# [Data supplied]

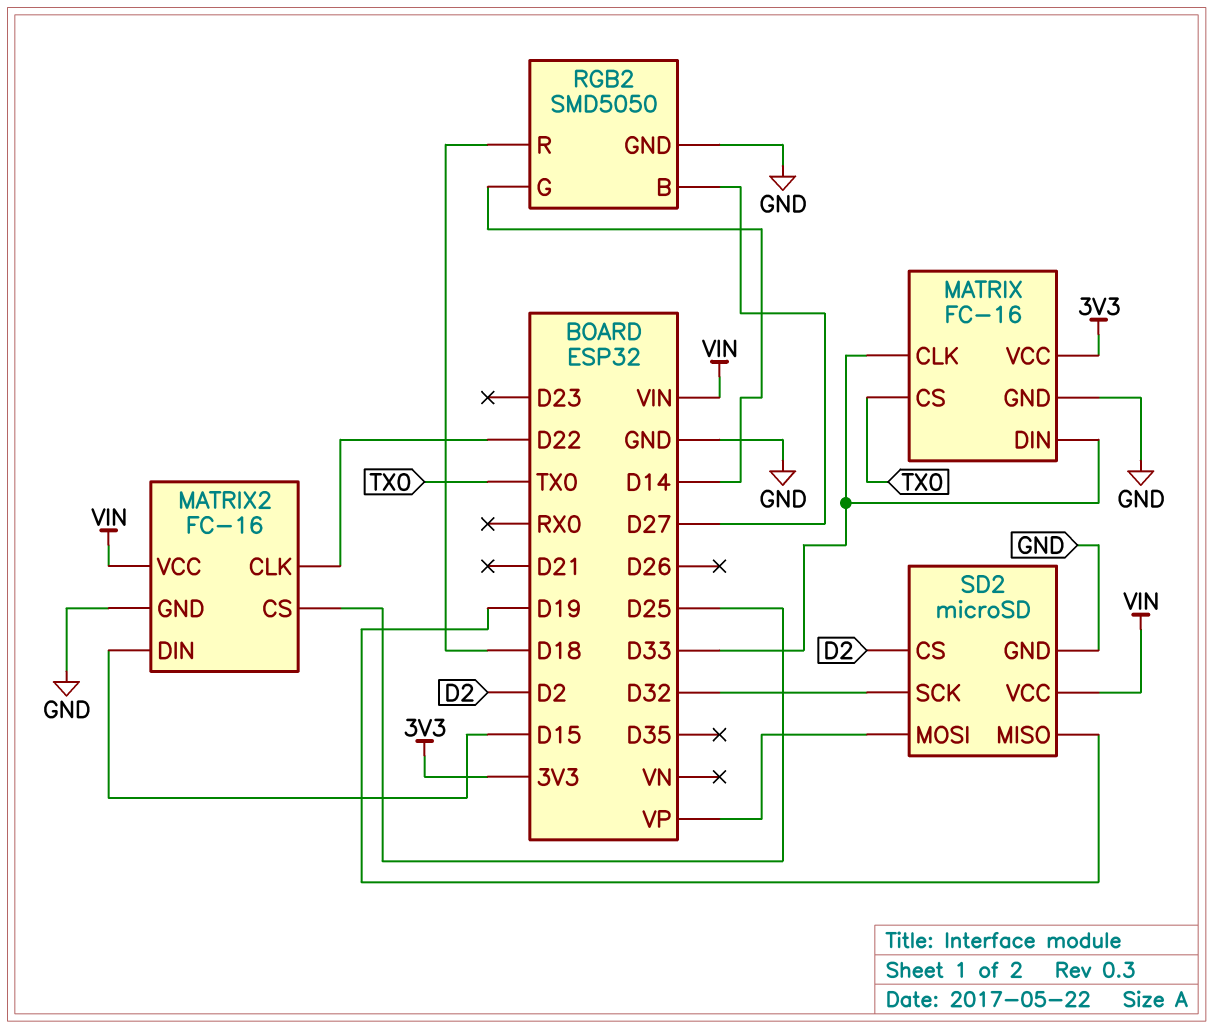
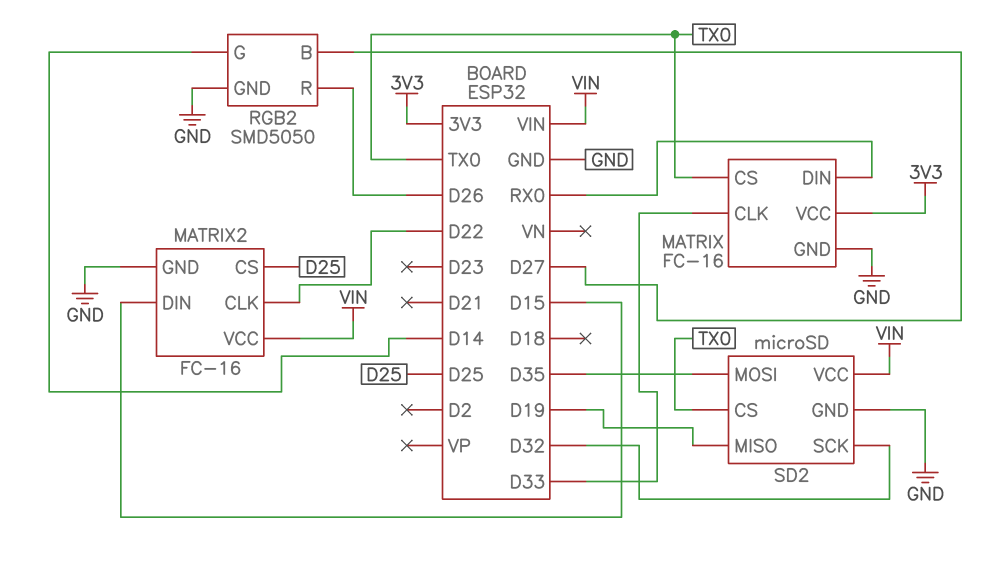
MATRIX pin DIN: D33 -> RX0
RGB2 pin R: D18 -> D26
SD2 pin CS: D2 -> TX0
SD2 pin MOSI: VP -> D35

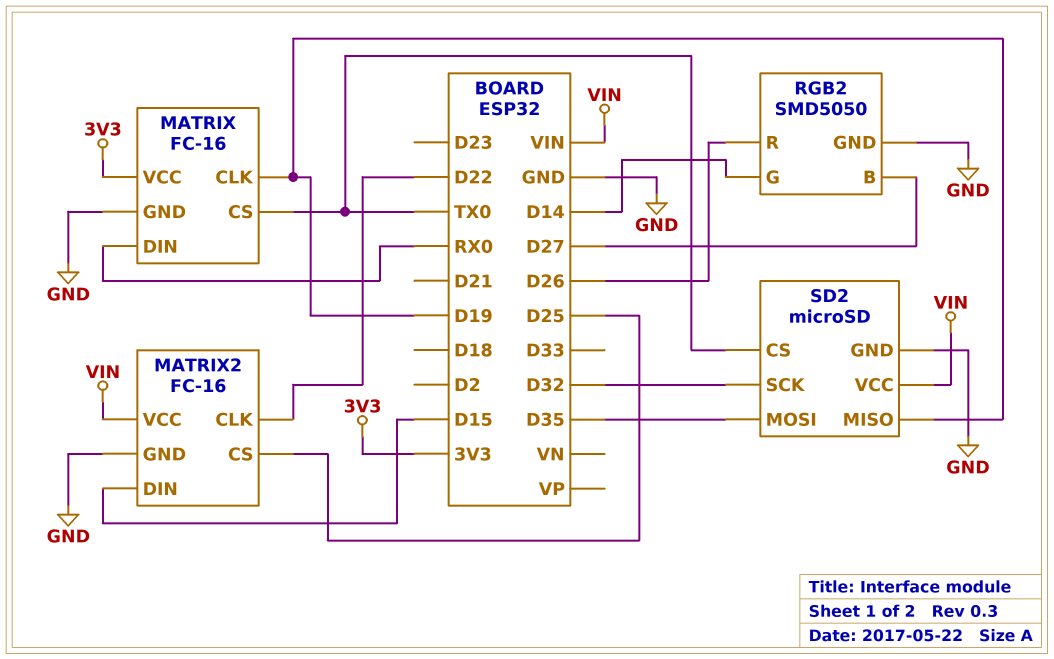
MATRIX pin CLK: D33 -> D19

---

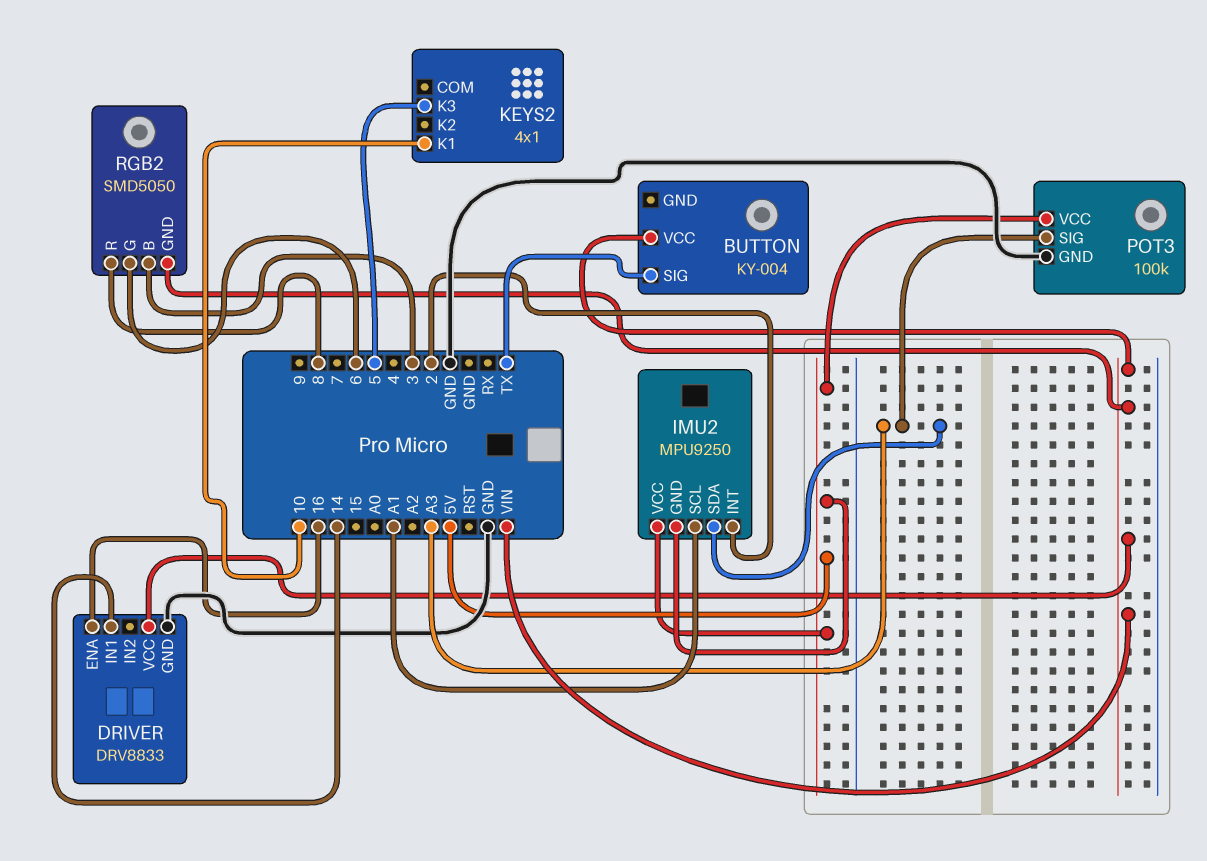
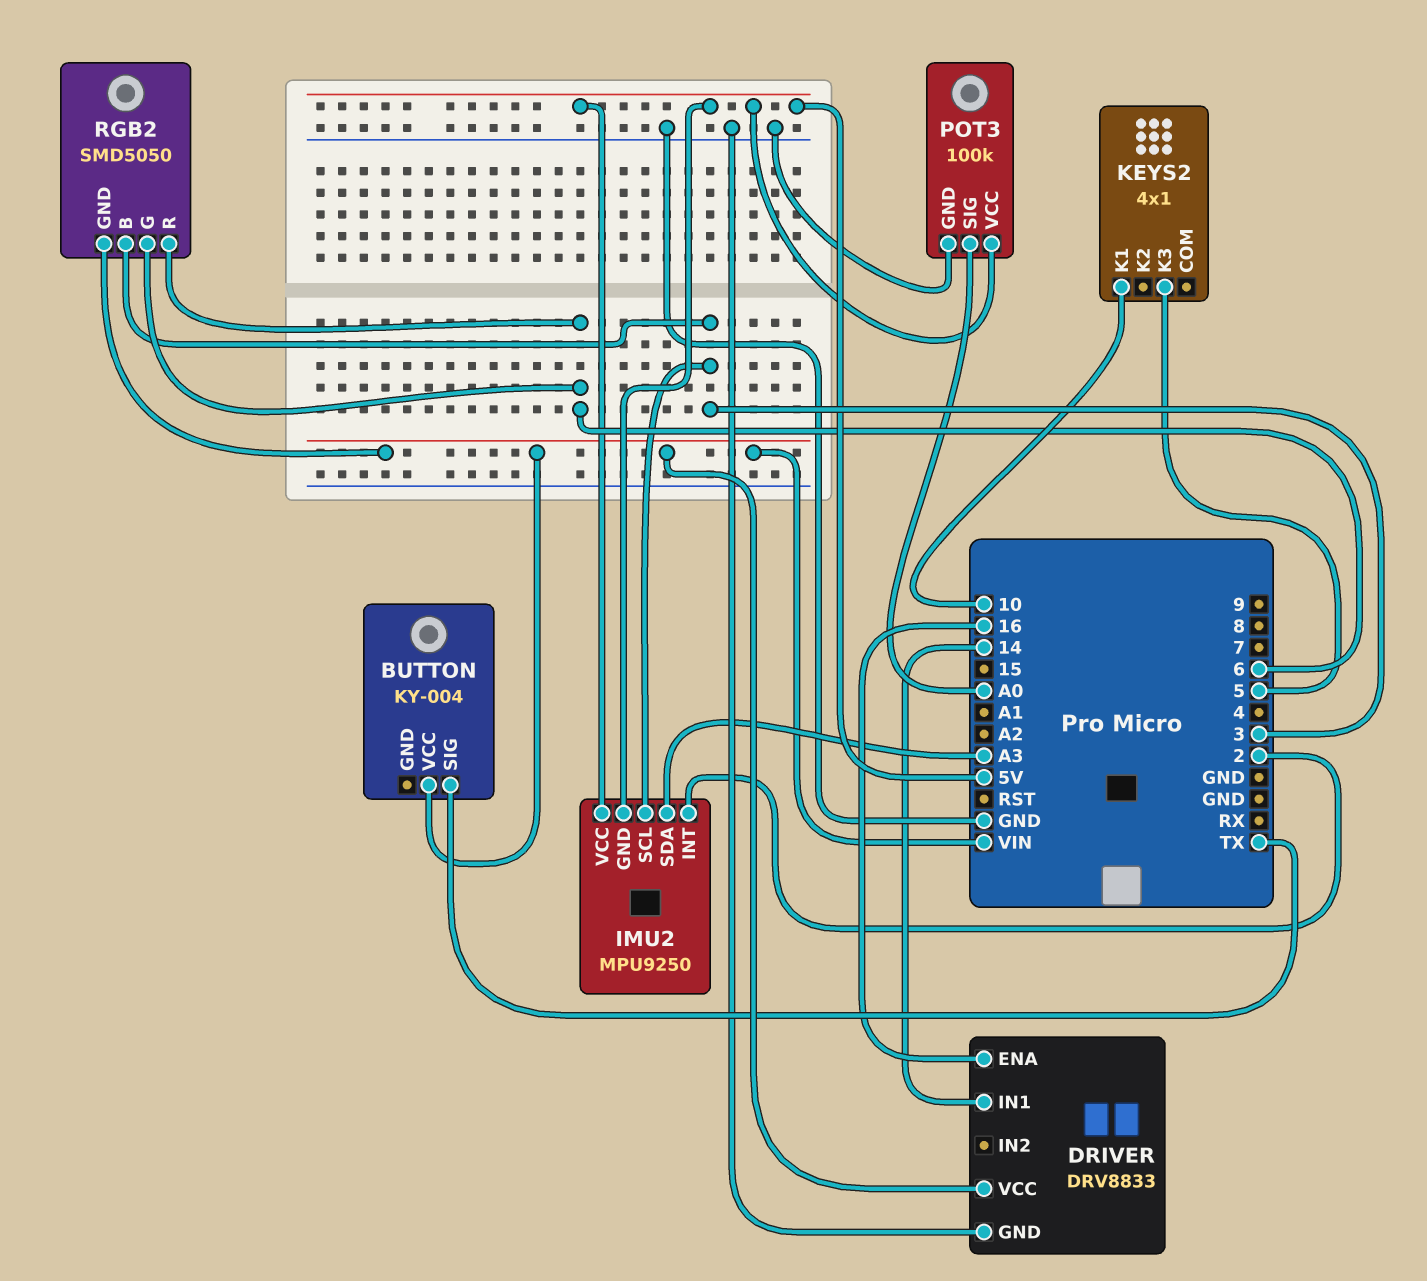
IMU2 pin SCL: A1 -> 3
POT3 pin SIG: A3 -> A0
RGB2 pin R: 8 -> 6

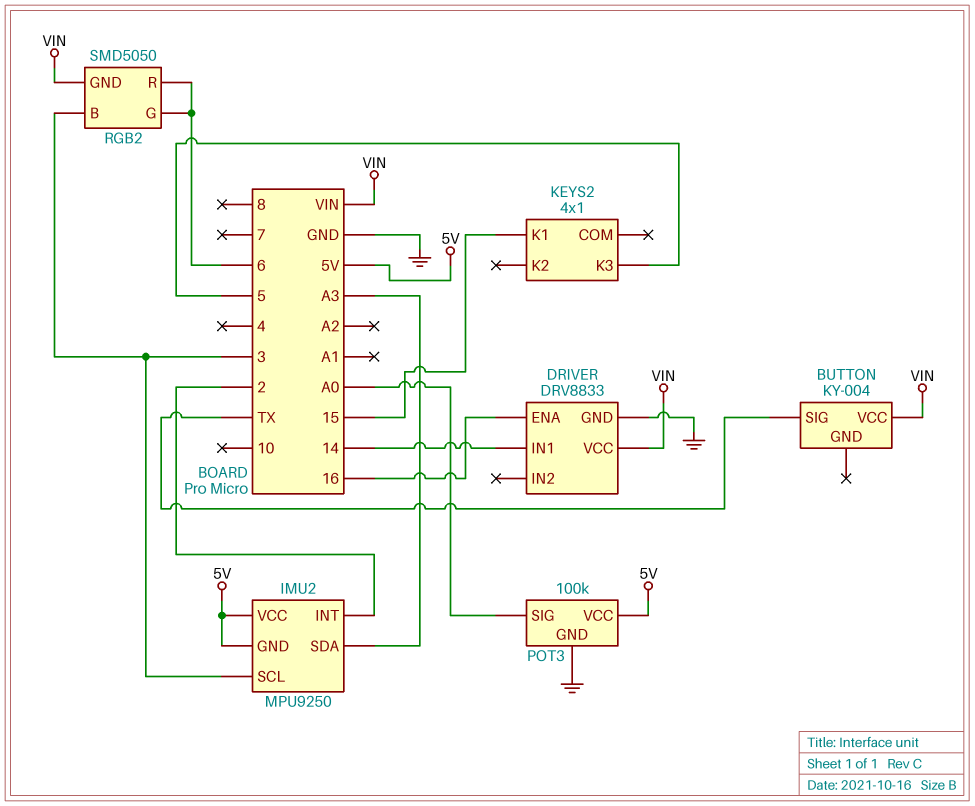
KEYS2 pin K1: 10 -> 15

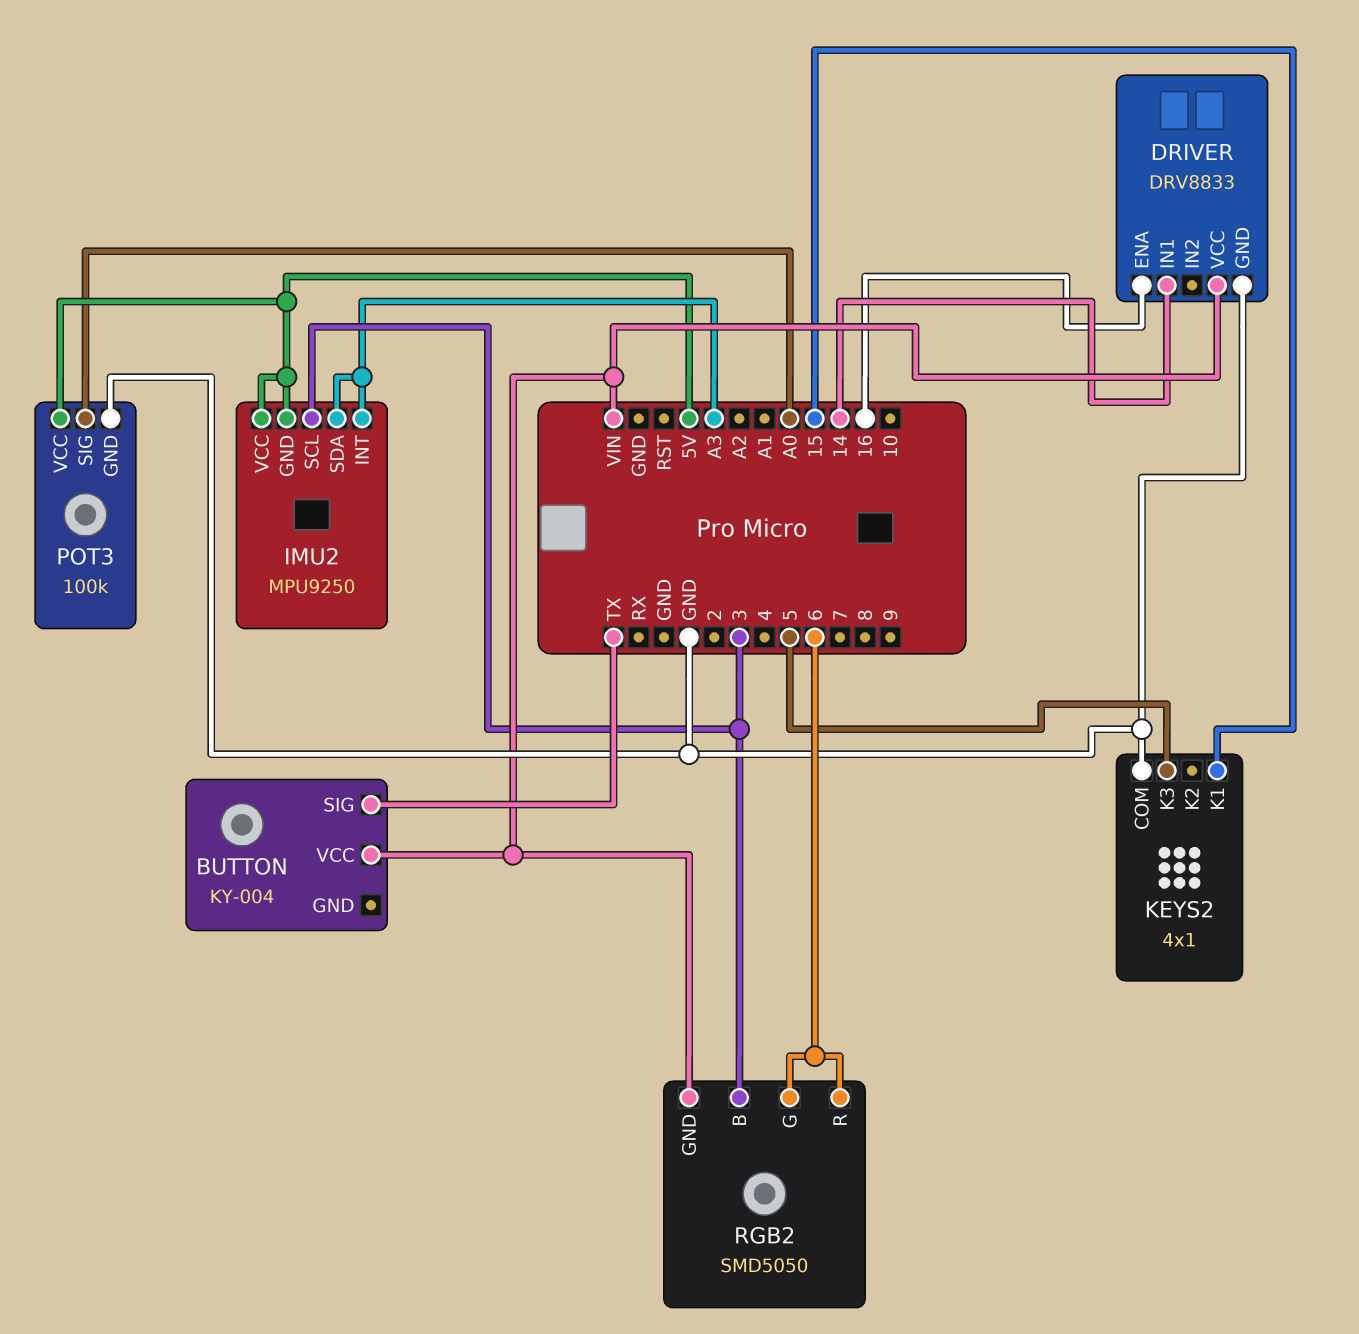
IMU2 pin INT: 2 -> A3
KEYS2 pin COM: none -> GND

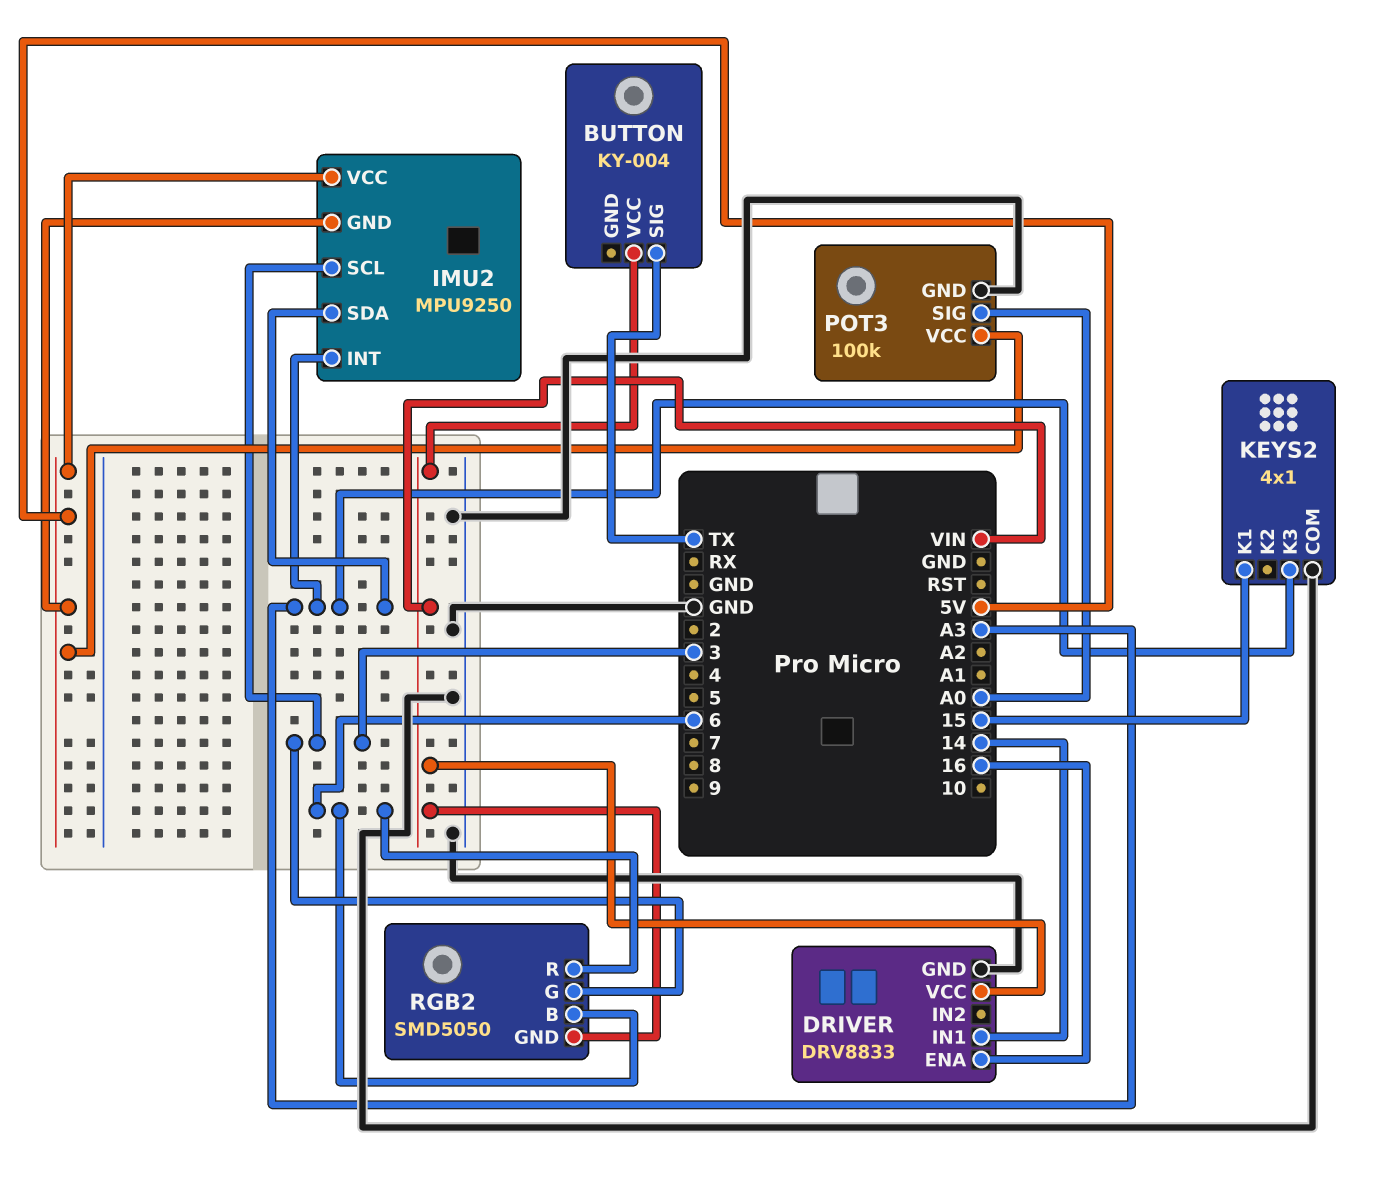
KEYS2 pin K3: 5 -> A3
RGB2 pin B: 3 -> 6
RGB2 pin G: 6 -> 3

# [Requirement]
In the listing above, find the line containing "POT3 pin SIG: A3 -> A0" and the line containing "RGB2 pin G: 6 -> 3". Reproduce those lines and all between them exactly, with no pictures and nothing more.

# [Result]
POT3 pin SIG: A3 -> A0
RGB2 pin R: 8 -> 6

KEYS2 pin K1: 10 -> 15

IMU2 pin INT: 2 -> A3
KEYS2 pin COM: none -> GND

KEYS2 pin K3: 5 -> A3
RGB2 pin B: 3 -> 6
RGB2 pin G: 6 -> 3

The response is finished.